## WHAT NEEDS TO BE DONE
Write every line below out again, exactly as given, but leave out the pictures.

>>>

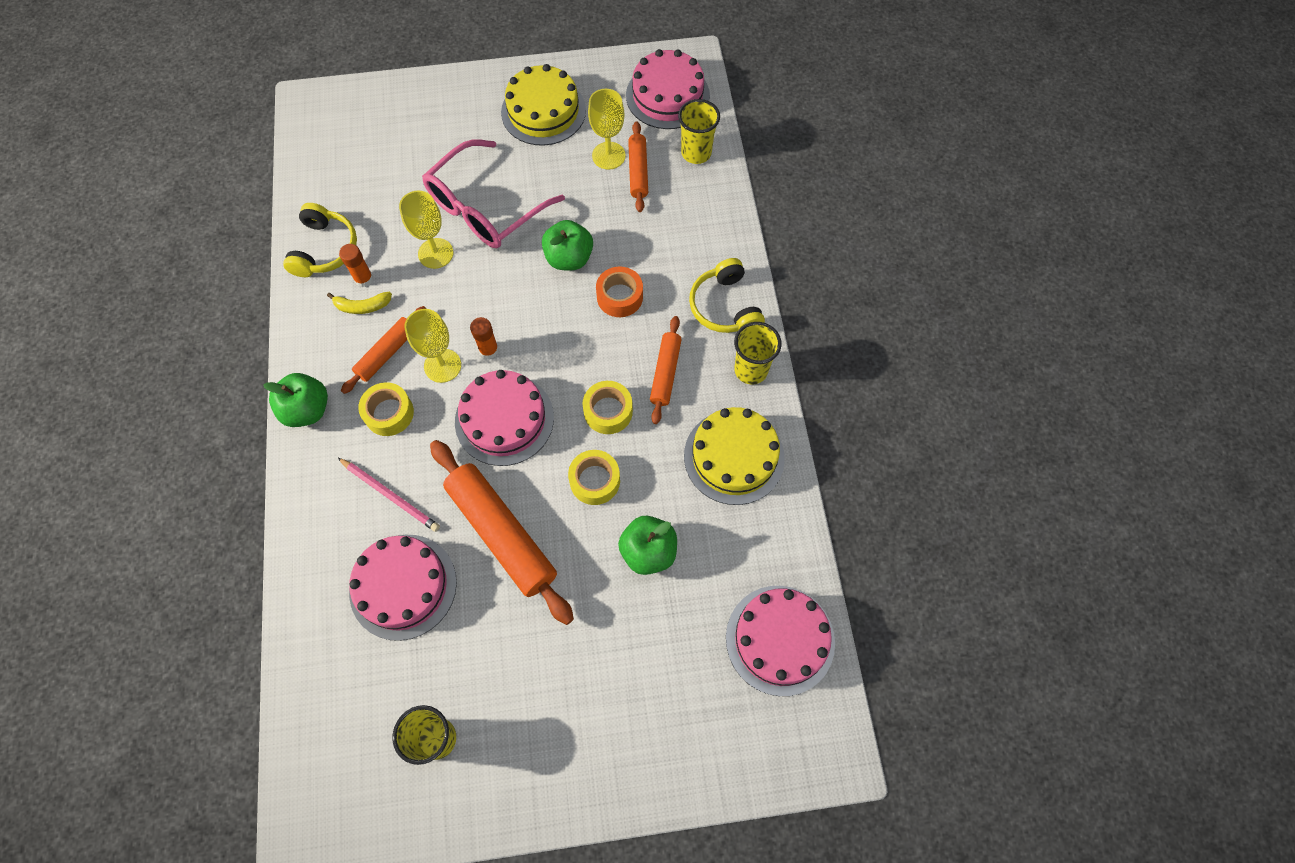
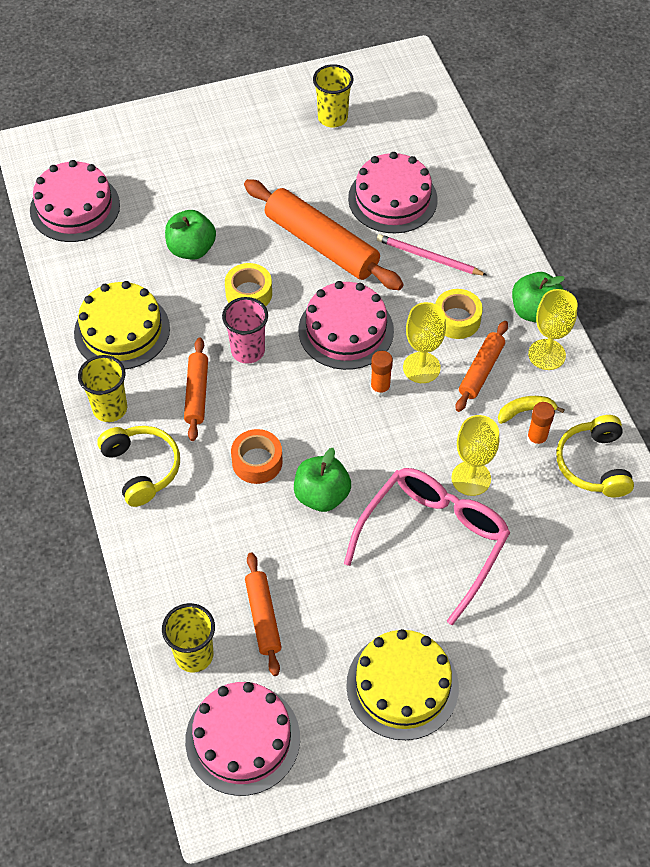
camera: 170 degrees right, 10 degrees down
(608, 155) = (304, 633): yellow goblet -> yellow goblet (546, 354)
(608, 411) = (248, 351): yellow tape -> pink cup

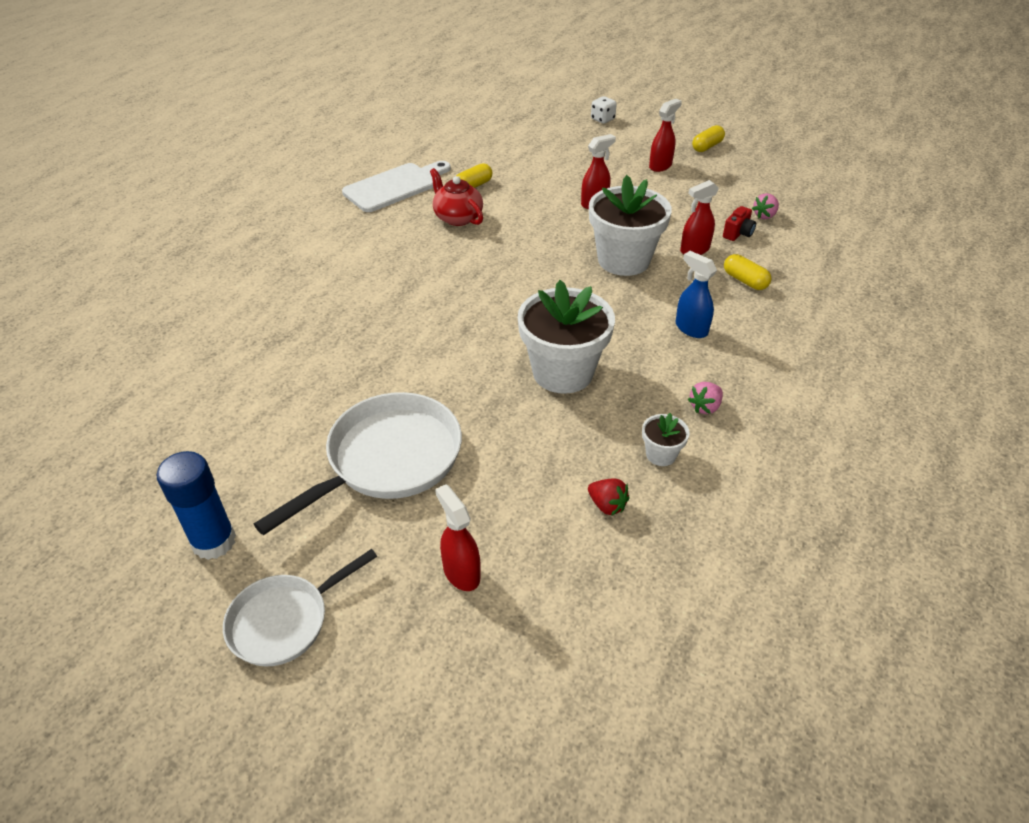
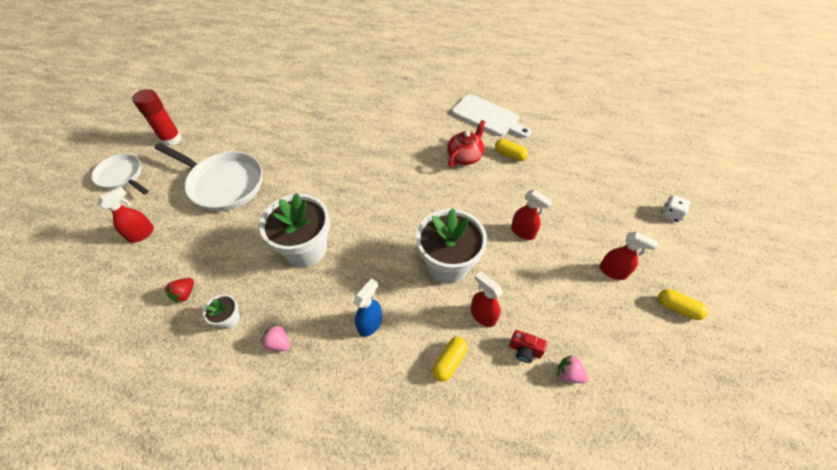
camera: 75 degrees right, 10 degrees up
(214, 541) = (171, 139): blue glue stick -> red glue stick

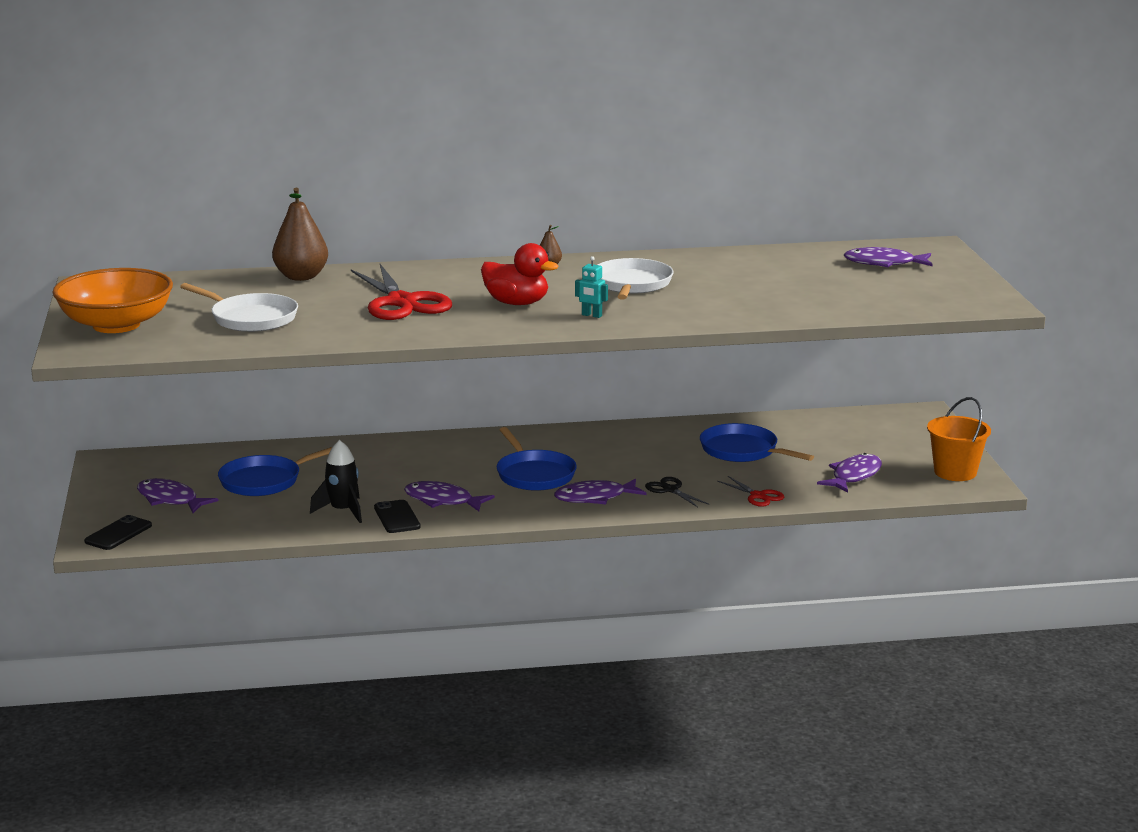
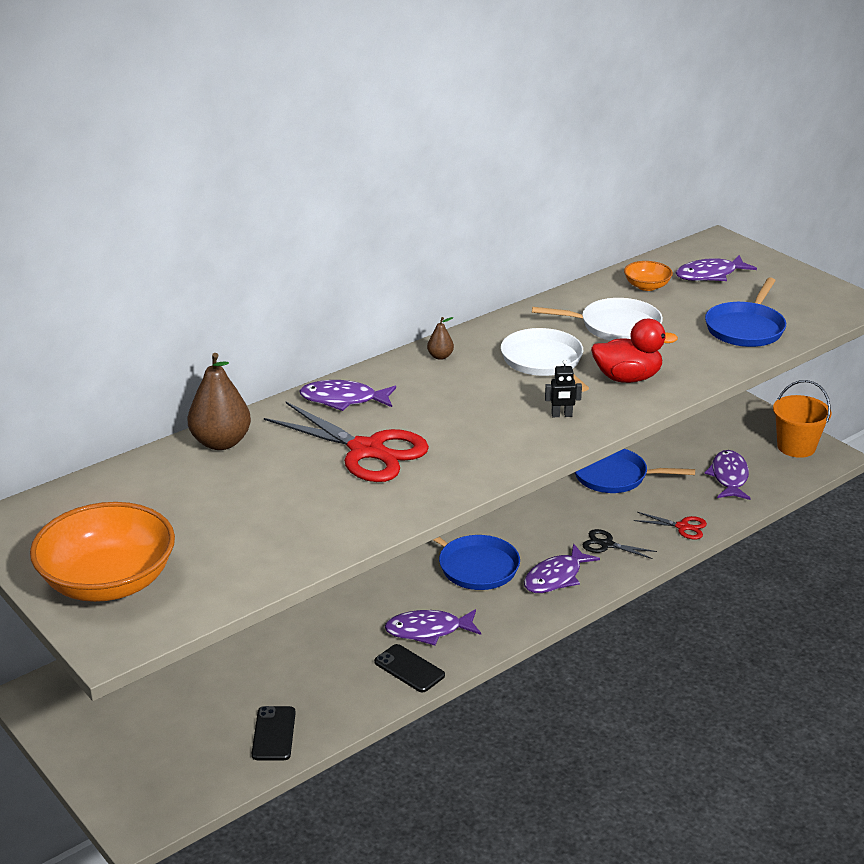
camera: 30 degrees left, 10 degrees up
(118, 534) = (153, 801): black phone -> black phone (274, 734)
(170, 500) = (160, 729): purple fish -> purple fish (343, 400)
(251, 318) = (244, 523): white pan -> white pan (616, 326)
(264, 481) = (231, 666): blue pan -> blue pan (745, 328)
(343, 511) = (350, 680): black rocket -> none
(517, 303) = (475, 418): red duck -> red duck (627, 378)
(591, 315) = (561, 415): turquoise robot -> black robot
(808, 259) = (647, 286): none -> orange bowl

<<<

## PROBLEM SOLUTION
camera: 170 degrees right, 10 degrees down
(608, 155) = (304, 633): yellow goblet -> yellow goblet (546, 354)
(608, 411) = (248, 351): yellow tape -> pink cup

camera: 75 degrees right, 10 degrees up
(214, 541) = (171, 139): blue glue stick -> red glue stick

camera: 30 degrees left, 10 degrees up
(118, 534) = (153, 801): black phone -> black phone (274, 734)
(170, 500) = (160, 729): purple fish -> purple fish (343, 400)
(251, 318) = (244, 523): white pan -> white pan (616, 326)
(264, 481) = (231, 666): blue pan -> blue pan (745, 328)
(343, 511) = (350, 680): black rocket -> none
(517, 303) = (475, 418): red duck -> red duck (627, 378)
(591, 315) = (561, 415): turquoise robot -> black robot
(808, 259) = (647, 286): none -> orange bowl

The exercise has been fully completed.